- _TASK TO COMPLETE_
Reproduce every entry precisely as written.

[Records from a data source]
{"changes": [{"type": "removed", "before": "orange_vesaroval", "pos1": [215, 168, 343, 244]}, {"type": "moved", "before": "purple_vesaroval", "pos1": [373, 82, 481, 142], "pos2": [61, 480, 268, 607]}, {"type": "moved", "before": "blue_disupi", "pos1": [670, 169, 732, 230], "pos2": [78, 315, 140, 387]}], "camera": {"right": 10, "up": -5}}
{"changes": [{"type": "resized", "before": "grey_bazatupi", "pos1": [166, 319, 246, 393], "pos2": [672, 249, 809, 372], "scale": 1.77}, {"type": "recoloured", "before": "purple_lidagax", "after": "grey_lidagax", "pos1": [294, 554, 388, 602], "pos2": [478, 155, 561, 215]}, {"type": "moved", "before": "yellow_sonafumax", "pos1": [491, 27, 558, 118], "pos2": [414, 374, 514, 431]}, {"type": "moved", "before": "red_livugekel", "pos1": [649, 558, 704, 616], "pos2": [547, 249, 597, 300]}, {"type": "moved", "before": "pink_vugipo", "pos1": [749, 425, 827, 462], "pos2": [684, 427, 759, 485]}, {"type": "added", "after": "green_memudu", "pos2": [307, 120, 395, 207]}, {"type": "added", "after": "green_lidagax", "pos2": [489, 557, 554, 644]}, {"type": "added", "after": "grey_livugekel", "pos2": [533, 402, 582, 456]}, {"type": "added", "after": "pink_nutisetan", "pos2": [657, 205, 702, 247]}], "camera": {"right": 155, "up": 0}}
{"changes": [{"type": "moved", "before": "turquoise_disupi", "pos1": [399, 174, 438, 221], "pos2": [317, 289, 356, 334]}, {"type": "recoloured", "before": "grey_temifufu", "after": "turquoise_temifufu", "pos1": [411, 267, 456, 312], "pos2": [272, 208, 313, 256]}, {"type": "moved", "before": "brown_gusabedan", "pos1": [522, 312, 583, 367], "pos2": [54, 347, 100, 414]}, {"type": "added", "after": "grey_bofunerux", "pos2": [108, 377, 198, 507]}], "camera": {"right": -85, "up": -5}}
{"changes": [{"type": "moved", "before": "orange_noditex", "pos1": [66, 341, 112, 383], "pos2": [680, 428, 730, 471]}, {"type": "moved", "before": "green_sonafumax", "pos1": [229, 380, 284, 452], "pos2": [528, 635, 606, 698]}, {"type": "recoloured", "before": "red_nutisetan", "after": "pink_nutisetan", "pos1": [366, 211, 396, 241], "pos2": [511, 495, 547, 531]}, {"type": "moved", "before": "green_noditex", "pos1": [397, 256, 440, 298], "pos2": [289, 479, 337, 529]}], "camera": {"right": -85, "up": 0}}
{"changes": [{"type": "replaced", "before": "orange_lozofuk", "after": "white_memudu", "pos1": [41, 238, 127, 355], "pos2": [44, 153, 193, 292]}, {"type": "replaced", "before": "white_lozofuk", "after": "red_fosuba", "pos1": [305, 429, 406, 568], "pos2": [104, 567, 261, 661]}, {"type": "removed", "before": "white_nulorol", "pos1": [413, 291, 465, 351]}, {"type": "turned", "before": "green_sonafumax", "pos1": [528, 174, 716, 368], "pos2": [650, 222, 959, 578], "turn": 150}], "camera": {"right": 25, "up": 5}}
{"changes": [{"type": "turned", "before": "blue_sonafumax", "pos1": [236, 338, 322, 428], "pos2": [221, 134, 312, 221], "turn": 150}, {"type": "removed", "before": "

- _SOLUTION_
{"changes": [{"type": "removed", "before": "orange_vesaroval", "pos1": [215, 168, 343, 244]}, {"type": "moved", "before": "purple_vesaroval", "pos1": [373, 82, 481, 142], "pos2": [61, 480, 268, 607]}, {"type": "moved", "before": "blue_disupi", "pos1": [670, 169, 732, 230], "pos2": [78, 315, 140, 387]}], "camera": {"right": 10, "up": -5}}
{"changes": [{"type": "resized", "before": "grey_bazatupi", "pos1": [166, 319, 246, 393], "pos2": [672, 249, 809, 372], "scale": 1.77}, {"type": "recoloured", "before": "purple_lidagax", "after": "grey_lidagax", "pos1": [294, 554, 388, 602], "pos2": [478, 155, 561, 215]}, {"type": "moved", "before": "yellow_sonafumax", "pos1": [491, 27, 558, 118], "pos2": [414, 374, 514, 431]}, {"type": "moved", "before": "red_livugekel", "pos1": [649, 558, 704, 616], "pos2": [547, 249, 597, 300]}, {"type": "moved", "before": "pink_vugipo", "pos1": [749, 425, 827, 462], "pos2": [684, 427, 759, 485]}, {"type": "added", "after": "green_memudu", "pos2": [307, 120, 395, 207]}, {"type": "added", "after": "green_lidagax", "pos2": [489, 557, 554, 644]}, {"type": "added", "after": "grey_livugekel", "pos2": [533, 402, 582, 456]}, {"type": "added", "after": "pink_nutisetan", "pos2": [657, 205, 702, 247]}], "camera": {"right": 155, "up": 0}}
{"changes": [{"type": "moved", "before": "turquoise_disupi", "pos1": [399, 174, 438, 221], "pos2": [317, 289, 356, 334]}, {"type": "recoloured", "before": "grey_temifufu", "after": "turquoise_temifufu", "pos1": [411, 267, 456, 312], "pos2": [272, 208, 313, 256]}, {"type": "moved", "before": "brown_gusabedan", "pos1": [522, 312, 583, 367], "pos2": [54, 347, 100, 414]}, {"type": "added", "after": "grey_bofunerux", "pos2": [108, 377, 198, 507]}], "camera": {"right": -85, "up": -5}}
{"changes": [{"type": "moved", "before": "orange_noditex", "pos1": [66, 341, 112, 383], "pos2": [680, 428, 730, 471]}, {"type": "moved", "before": "green_sonafumax", "pos1": [229, 380, 284, 452], "pos2": [528, 635, 606, 698]}, {"type": "recoloured", "before": "red_nutisetan", "after": "pink_nutisetan", "pos1": [366, 211, 396, 241], "pos2": [511, 495, 547, 531]}, {"type": "moved", "before": "green_noditex", "pos1": [397, 256, 440, 298], "pos2": [289, 479, 337, 529]}], "camera": {"right": -85, "up": 0}}
{"changes": [{"type": "replaced", "before": "orange_lozofuk", "after": "white_memudu", "pos1": [41, 238, 127, 355], "pos2": [44, 153, 193, 292]}, {"type": "replaced", "before": "white_lozofuk", "after": "red_fosuba", "pos1": [305, 429, 406, 568], "pos2": [104, 567, 261, 661]}, {"type": "removed", "before": "white_nulorol", "pos1": [413, 291, 465, 351]}, {"type": "turned", "before": "green_sonafumax", "pos1": [528, 174, 716, 368], "pos2": [650, 222, 959, 578], "turn": 150}], "camera": {"right": 25, "up": 5}}
{"changes": [{"type": "turned", "before": "blue_sonafumax", "pos1": [236, 338, 322, 428], "pos2": [221, 134, 312, 221], "turn": 150}, {"type": "removed", "before": "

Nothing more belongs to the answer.